#### [What you have to do]
Using the listing below, set down exactly the lines starting at the line that contains "(305, 242) = (717, 631): green" and ending at the line that contains "camera: 125 degrees right, 5 degrees up", both included, and no others.

#### [Extracted records]
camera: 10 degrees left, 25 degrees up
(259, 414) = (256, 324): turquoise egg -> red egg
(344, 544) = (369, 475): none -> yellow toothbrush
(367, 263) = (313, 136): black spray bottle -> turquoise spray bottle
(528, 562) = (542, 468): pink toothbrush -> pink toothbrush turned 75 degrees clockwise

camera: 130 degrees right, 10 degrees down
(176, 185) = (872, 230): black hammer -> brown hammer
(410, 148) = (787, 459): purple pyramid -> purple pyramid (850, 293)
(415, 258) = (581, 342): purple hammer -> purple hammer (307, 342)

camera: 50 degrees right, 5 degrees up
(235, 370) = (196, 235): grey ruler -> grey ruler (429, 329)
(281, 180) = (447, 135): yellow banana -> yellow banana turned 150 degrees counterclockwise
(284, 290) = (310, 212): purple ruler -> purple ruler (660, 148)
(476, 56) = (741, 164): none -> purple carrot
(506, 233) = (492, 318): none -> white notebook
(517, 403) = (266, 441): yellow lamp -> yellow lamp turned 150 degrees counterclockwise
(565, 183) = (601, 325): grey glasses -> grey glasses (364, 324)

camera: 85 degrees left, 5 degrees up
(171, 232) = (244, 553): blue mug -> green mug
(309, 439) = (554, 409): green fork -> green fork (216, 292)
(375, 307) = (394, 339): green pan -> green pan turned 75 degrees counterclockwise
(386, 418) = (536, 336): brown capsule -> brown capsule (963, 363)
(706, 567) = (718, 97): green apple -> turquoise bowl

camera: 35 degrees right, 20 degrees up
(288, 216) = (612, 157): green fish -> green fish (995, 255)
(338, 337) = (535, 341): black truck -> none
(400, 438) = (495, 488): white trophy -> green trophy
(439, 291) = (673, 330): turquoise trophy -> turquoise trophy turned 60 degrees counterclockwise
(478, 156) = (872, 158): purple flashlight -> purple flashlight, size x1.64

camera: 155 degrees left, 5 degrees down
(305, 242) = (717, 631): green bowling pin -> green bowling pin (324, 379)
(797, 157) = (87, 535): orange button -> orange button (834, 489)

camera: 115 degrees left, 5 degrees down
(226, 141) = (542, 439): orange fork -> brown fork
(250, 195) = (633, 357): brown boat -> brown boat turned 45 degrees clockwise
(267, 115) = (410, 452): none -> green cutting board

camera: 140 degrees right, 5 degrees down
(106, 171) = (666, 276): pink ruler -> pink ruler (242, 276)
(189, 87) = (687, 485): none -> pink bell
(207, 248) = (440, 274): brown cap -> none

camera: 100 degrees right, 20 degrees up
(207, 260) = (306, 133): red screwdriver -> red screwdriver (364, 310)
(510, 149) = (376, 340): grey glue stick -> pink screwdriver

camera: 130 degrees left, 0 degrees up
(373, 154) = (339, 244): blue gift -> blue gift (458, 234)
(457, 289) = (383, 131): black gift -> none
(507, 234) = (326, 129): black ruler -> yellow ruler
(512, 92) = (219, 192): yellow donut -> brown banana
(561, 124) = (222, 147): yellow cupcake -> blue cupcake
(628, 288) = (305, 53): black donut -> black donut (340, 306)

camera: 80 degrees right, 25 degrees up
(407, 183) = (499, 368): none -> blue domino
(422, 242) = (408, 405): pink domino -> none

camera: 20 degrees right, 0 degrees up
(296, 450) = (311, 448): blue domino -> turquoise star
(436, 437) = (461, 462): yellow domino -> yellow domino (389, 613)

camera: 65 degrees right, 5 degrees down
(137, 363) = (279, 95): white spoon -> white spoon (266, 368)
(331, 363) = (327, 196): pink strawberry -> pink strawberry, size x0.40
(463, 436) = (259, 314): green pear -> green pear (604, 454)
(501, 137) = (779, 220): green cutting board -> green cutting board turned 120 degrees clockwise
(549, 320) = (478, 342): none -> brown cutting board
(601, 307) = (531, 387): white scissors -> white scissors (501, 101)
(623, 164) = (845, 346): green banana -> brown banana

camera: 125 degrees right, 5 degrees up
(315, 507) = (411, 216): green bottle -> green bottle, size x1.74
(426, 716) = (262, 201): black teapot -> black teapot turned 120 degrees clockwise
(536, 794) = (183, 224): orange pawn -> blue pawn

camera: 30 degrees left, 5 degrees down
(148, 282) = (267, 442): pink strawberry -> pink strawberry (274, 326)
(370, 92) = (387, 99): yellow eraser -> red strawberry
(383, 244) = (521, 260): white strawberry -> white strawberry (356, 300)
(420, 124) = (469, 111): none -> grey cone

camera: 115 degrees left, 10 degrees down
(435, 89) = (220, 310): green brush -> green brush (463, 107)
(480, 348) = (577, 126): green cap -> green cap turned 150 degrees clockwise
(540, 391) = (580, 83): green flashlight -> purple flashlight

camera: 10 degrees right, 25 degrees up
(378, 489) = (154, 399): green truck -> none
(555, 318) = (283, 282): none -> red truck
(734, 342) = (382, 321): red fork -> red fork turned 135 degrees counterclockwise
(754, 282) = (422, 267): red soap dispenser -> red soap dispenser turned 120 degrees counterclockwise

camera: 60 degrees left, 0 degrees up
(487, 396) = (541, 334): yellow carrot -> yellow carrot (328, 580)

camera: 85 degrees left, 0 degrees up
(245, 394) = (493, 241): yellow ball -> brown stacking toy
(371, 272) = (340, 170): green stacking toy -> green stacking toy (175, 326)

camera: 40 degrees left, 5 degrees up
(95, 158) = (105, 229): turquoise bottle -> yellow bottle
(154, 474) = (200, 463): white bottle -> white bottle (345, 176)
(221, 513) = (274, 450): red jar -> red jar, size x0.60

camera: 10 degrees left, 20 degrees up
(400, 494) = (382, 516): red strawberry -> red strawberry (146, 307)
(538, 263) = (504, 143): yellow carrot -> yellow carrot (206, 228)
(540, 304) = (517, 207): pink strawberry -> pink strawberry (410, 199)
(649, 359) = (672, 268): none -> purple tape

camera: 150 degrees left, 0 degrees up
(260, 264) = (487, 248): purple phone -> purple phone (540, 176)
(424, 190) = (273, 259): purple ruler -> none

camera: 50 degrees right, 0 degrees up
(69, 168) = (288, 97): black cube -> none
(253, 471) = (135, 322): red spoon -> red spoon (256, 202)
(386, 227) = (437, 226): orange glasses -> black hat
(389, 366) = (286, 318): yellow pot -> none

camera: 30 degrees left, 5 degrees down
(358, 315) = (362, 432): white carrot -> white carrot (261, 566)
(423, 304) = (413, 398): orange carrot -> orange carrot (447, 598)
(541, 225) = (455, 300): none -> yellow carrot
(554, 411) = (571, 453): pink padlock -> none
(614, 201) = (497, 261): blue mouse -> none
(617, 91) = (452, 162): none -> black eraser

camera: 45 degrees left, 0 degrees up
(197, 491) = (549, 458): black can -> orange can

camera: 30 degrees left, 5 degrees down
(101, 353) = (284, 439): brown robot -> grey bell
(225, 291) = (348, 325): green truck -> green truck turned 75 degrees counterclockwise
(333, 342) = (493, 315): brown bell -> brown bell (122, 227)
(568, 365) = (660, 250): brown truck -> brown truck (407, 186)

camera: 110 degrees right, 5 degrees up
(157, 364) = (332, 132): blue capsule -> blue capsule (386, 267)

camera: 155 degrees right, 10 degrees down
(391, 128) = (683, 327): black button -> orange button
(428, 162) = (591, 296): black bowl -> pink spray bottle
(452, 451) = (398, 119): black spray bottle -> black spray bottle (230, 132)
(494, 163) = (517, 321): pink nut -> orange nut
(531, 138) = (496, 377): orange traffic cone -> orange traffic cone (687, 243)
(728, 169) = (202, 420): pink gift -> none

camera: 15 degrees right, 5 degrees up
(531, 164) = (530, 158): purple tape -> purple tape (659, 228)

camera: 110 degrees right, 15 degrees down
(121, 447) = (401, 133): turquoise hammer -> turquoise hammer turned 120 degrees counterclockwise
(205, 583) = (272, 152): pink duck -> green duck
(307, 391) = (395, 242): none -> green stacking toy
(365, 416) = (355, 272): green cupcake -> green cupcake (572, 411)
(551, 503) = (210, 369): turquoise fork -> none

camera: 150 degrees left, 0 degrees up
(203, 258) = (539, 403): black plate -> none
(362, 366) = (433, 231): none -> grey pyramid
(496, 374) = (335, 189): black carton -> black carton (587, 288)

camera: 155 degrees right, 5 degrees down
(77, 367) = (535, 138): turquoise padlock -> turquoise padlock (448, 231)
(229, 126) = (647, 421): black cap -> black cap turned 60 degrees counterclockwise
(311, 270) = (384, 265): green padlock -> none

#### [Response for this exercise]
(305, 242) = (717, 631): green bowling pin -> green bowling pin (324, 379)
(797, 157) = (87, 535): orange button -> orange button (834, 489)

camera: 115 degrees left, 5 degrees down
(226, 141) = (542, 439): orange fork -> brown fork
(250, 195) = (633, 357): brown boat -> brown boat turned 45 degrees clockwise
(267, 115) = (410, 452): none -> green cutting board

camera: 140 degrees right, 5 degrees down
(106, 171) = (666, 276): pink ruler -> pink ruler (242, 276)
(189, 87) = (687, 485): none -> pink bell
(207, 248) = (440, 274): brown cap -> none

camera: 100 degrees right, 20 degrees up
(207, 260) = (306, 133): red screwdriver -> red screwdriver (364, 310)
(510, 149) = (376, 340): grey glue stick -> pink screwdriver

camera: 130 degrees left, 0 degrees up
(373, 154) = (339, 244): blue gift -> blue gift (458, 234)
(457, 289) = (383, 131): black gift -> none
(507, 234) = (326, 129): black ruler -> yellow ruler
(512, 92) = (219, 192): yellow donut -> brown banana
(561, 124) = (222, 147): yellow cupcake -> blue cupcake
(628, 288) = (305, 53): black donut -> black donut (340, 306)

camera: 80 degrees right, 25 degrees up
(407, 183) = (499, 368): none -> blue domino
(422, 242) = (408, 405): pink domino -> none

camera: 20 degrees right, 0 degrees up
(296, 450) = (311, 448): blue domino -> turquoise star
(436, 437) = (461, 462): yellow domino -> yellow domino (389, 613)

camera: 65 degrees right, 5 degrees down
(137, 363) = (279, 95): white spoon -> white spoon (266, 368)
(331, 363) = (327, 196): pink strawberry -> pink strawberry, size x0.40
(463, 436) = (259, 314): green pear -> green pear (604, 454)
(501, 137) = (779, 220): green cutting board -> green cutting board turned 120 degrees clockwise
(549, 320) = (478, 342): none -> brown cutting board
(601, 307) = (531, 387): white scissors -> white scissors (501, 101)
(623, 164) = (845, 346): green banana -> brown banana

camera: 125 degrees right, 5 degrees up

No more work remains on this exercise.